| Recorded data |
=-=-=-=-=

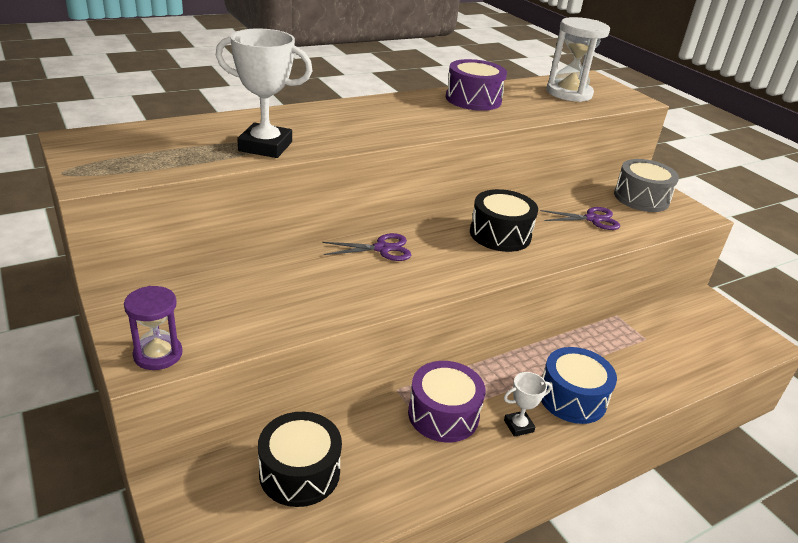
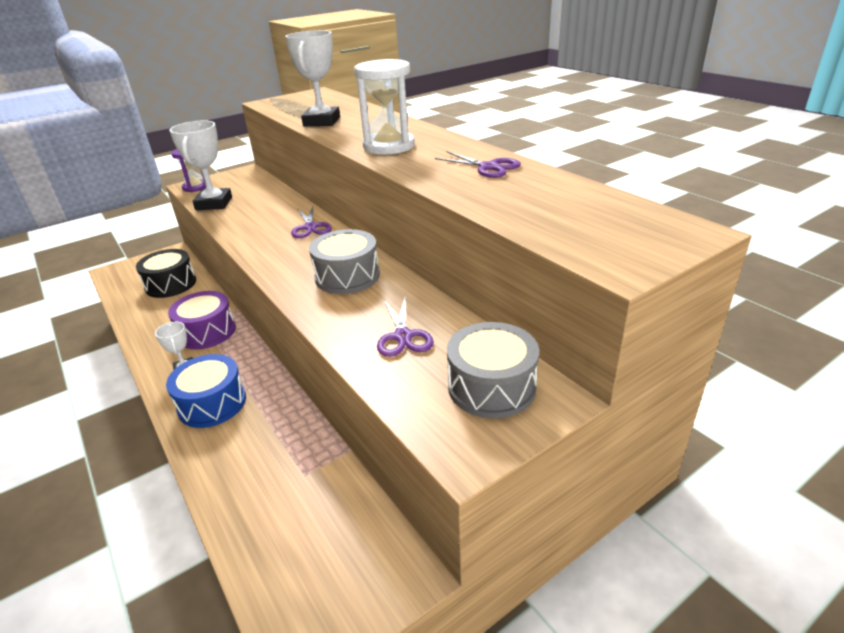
camera: 90 degrees right, 0 degrees up
(255, 328) = (214, 203): none -> white trophy
(473, 99) = (488, 167): purple drum -> purple scissors
(500, 234) = (347, 276): black drum -> grey drum
(569, 93) = (581, 214): white hourglass -> white hourglass (389, 146)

=-=-=-=-=

Which lines above hold the string "white"? Copy every one of them.

(255, 328) = (214, 203): none -> white trophy
(569, 93) = (581, 214): white hourglass -> white hourglass (389, 146)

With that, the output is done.